---- Data excerpts
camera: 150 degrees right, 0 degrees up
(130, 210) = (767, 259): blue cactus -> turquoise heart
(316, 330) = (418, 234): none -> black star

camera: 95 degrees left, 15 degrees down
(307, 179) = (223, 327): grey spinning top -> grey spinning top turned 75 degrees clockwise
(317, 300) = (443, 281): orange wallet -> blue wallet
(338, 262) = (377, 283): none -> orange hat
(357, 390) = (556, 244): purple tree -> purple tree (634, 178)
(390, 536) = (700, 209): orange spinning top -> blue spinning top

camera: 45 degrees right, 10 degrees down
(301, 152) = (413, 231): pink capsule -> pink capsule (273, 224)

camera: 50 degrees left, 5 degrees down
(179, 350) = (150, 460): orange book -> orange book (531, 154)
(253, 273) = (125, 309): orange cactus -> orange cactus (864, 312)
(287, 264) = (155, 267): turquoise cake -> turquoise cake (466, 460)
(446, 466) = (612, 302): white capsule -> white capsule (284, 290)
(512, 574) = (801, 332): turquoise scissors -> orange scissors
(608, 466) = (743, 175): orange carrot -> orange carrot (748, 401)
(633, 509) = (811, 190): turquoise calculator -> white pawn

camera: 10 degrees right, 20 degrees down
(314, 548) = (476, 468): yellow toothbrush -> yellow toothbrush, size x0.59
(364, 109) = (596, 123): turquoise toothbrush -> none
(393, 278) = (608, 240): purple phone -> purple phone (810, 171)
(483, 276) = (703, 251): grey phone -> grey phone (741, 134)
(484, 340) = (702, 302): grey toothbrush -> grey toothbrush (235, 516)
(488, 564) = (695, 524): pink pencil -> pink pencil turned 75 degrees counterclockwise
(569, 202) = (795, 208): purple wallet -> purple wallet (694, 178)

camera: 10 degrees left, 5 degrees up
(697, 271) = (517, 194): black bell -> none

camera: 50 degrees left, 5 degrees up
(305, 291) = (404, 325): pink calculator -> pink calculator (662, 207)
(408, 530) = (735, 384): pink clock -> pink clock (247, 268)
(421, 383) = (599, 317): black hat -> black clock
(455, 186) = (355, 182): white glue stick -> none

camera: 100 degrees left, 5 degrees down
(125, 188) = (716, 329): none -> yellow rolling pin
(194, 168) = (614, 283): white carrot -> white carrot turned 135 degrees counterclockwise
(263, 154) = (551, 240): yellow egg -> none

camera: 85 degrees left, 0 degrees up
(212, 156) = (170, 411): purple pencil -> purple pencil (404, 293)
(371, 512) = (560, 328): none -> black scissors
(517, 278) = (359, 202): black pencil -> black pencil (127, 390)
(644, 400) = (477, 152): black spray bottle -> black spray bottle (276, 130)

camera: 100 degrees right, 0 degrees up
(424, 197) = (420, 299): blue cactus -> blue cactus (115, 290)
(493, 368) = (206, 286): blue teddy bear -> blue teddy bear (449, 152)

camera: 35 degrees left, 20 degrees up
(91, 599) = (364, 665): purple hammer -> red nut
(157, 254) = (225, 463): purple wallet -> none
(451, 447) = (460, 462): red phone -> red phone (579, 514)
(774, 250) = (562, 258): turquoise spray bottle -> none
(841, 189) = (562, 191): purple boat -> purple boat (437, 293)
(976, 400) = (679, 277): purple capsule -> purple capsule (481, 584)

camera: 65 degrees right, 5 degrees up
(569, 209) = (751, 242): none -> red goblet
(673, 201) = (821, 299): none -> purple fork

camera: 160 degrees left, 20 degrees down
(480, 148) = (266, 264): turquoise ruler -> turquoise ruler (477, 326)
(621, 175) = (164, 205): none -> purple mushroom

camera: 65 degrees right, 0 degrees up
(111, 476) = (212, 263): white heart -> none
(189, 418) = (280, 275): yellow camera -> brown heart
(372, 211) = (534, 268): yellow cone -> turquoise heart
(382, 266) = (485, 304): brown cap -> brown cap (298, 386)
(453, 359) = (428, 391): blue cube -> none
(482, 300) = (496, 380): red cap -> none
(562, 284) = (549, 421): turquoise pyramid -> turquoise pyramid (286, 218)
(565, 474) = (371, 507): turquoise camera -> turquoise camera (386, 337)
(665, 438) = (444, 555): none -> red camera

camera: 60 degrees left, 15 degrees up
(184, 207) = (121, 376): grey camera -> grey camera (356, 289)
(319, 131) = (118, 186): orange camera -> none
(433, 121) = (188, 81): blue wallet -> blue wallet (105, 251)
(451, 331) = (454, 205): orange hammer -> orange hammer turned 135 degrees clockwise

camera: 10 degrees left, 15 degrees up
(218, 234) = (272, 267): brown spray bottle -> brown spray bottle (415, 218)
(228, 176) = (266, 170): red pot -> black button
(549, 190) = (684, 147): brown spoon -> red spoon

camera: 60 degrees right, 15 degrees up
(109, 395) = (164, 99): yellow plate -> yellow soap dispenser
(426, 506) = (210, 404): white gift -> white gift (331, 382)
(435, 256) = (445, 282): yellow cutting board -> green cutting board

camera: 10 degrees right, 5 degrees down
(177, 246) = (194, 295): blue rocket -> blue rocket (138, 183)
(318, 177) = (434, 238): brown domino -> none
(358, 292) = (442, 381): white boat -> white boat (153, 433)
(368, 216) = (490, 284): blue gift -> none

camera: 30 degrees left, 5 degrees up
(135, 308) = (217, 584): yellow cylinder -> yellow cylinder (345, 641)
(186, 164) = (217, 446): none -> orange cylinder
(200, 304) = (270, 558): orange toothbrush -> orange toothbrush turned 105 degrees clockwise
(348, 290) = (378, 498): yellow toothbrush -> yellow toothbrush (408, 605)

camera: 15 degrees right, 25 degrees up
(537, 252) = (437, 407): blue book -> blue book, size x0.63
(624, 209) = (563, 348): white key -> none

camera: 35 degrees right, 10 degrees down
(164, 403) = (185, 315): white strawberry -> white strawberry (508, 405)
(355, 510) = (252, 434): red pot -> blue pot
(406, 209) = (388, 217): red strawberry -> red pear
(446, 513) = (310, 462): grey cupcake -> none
--------
▶ _Exercise requirements_: Set down the material exactly, keeping every line.

▶ _Written solution_:
camera: 150 degrees right, 0 degrees up
(130, 210) = (767, 259): blue cactus -> turquoise heart
(316, 330) = (418, 234): none -> black star

camera: 95 degrees left, 15 degrees down
(307, 179) = (223, 327): grey spinning top -> grey spinning top turned 75 degrees clockwise
(317, 300) = (443, 281): orange wallet -> blue wallet
(338, 262) = (377, 283): none -> orange hat
(357, 390) = (556, 244): purple tree -> purple tree (634, 178)
(390, 536) = (700, 209): orange spinning top -> blue spinning top

camera: 45 degrees right, 10 degrees down
(301, 152) = (413, 231): pink capsule -> pink capsule (273, 224)

camera: 50 degrees left, 5 degrees down
(179, 350) = (150, 460): orange book -> orange book (531, 154)
(253, 273) = (125, 309): orange cactus -> orange cactus (864, 312)
(287, 264) = (155, 267): turquoise cake -> turquoise cake (466, 460)
(446, 466) = (612, 302): white capsule -> white capsule (284, 290)
(512, 574) = (801, 332): turquoise scissors -> orange scissors
(608, 466) = (743, 175): orange carrot -> orange carrot (748, 401)
(633, 509) = (811, 190): turquoise calculator -> white pawn

camera: 10 degrees right, 20 degrees down
(314, 548) = (476, 468): yellow toothbrush -> yellow toothbrush, size x0.59
(364, 109) = (596, 123): turquoise toothbrush -> none
(393, 278) = (608, 240): purple phone -> purple phone (810, 171)
(483, 276) = (703, 251): grey phone -> grey phone (741, 134)
(484, 340) = (702, 302): grey toothbrush -> grey toothbrush (235, 516)
(488, 564) = (695, 524): pink pencil -> pink pencil turned 75 degrees counterclockwise
(569, 202) = (795, 208): purple wallet -> purple wallet (694, 178)

camera: 10 degrees left, 5 degrees up
(697, 271) = (517, 194): black bell -> none

camera: 50 degrees left, 5 degrees up
(305, 291) = (404, 325): pink calculator -> pink calculator (662, 207)
(408, 530) = (735, 384): pink clock -> pink clock (247, 268)
(421, 383) = (599, 317): black hat -> black clock
(455, 186) = (355, 182): white glue stick -> none

camera: 100 degrees left, 5 degrees down
(125, 188) = (716, 329): none -> yellow rolling pin
(194, 168) = (614, 283): white carrot -> white carrot turned 135 degrees counterclockwise
(263, 154) = (551, 240): yellow egg -> none

camera: 85 degrees left, 0 degrees up
(212, 156) = (170, 411): purple pencil -> purple pencil (404, 293)
(371, 512) = (560, 328): none -> black scissors
(517, 278) = (359, 202): black pencil -> black pencil (127, 390)
(644, 400) = (477, 152): black spray bottle -> black spray bottle (276, 130)

camera: 100 degrees right, 0 degrees up
(424, 197) = (420, 299): blue cactus -> blue cactus (115, 290)
(493, 368) = (206, 286): blue teddy bear -> blue teddy bear (449, 152)

camera: 35 degrees left, 20 degrees up
(91, 599) = (364, 665): purple hammer -> red nut
(157, 254) = (225, 463): purple wallet -> none
(451, 447) = (460, 462): red phone -> red phone (579, 514)
(774, 250) = (562, 258): turquoise spray bottle -> none
(841, 189) = (562, 191): purple boat -> purple boat (437, 293)
(976, 400) = (679, 277): purple capsule -> purple capsule (481, 584)

camera: 65 degrees right, 5 degrees up
(569, 209) = (751, 242): none -> red goblet
(673, 201) = (821, 299): none -> purple fork

camera: 160 degrees left, 20 degrees down
(480, 148) = (266, 264): turquoise ruler -> turquoise ruler (477, 326)
(621, 175) = (164, 205): none -> purple mushroom

camera: 65 degrees right, 0 degrees up
(111, 476) = (212, 263): white heart -> none
(189, 418) = (280, 275): yellow camera -> brown heart
(372, 211) = (534, 268): yellow cone -> turquoise heart
(382, 266) = (485, 304): brown cap -> brown cap (298, 386)
(453, 359) = (428, 391): blue cube -> none
(482, 300) = (496, 380): red cap -> none
(562, 284) = (549, 421): turquoise pyramid -> turquoise pyramid (286, 218)
(565, 474) = (371, 507): turquoise camera -> turquoise camera (386, 337)
(665, 438) = (444, 555): none -> red camera

camera: 60 degrees left, 15 degrees up
(184, 207) = (121, 376): grey camera -> grey camera (356, 289)
(319, 131) = (118, 186): orange camera -> none
(433, 121) = (188, 81): blue wallet -> blue wallet (105, 251)
(451, 331) = (454, 205): orange hammer -> orange hammer turned 135 degrees clockwise

camera: 10 degrees left, 15 degrees up
(218, 234) = (272, 267): brown spray bottle -> brown spray bottle (415, 218)
(228, 176) = (266, 170): red pot -> black button
(549, 190) = (684, 147): brown spoon -> red spoon

camera: 60 degrees right, 15 degrees up
(109, 395) = (164, 99): yellow plate -> yellow soap dispenser
(426, 506) = (210, 404): white gift -> white gift (331, 382)
(435, 256) = (445, 282): yellow cutting board -> green cutting board

camera: 10 degrees right, 5 degrees down
(177, 246) = (194, 295): blue rocket -> blue rocket (138, 183)
(318, 177) = (434, 238): brown domino -> none
(358, 292) = (442, 381): white boat -> white boat (153, 433)
(368, 216) = (490, 284): blue gift -> none

camera: 30 degrees left, 5 degrees up
(135, 308) = (217, 584): yellow cylinder -> yellow cylinder (345, 641)
(186, 164) = (217, 446): none -> orange cylinder
(200, 304) = (270, 558): orange toothbrush -> orange toothbrush turned 105 degrees clockwise
(348, 290) = (378, 498): yellow toothbrush -> yellow toothbrush (408, 605)

camera: 15 degrees right, 25 degrees up
(537, 252) = (437, 407): blue book -> blue book, size x0.63
(624, 209) = (563, 348): white key -> none

camera: 35 degrees right, 10 degrees down
(164, 403) = (185, 315): white strawberry -> white strawberry (508, 405)
(355, 510) = (252, 434): red pot -> blue pot
(406, 209) = (388, 217): red strawberry -> red pear
(446, 513) = (310, 462): grey cupcake -> none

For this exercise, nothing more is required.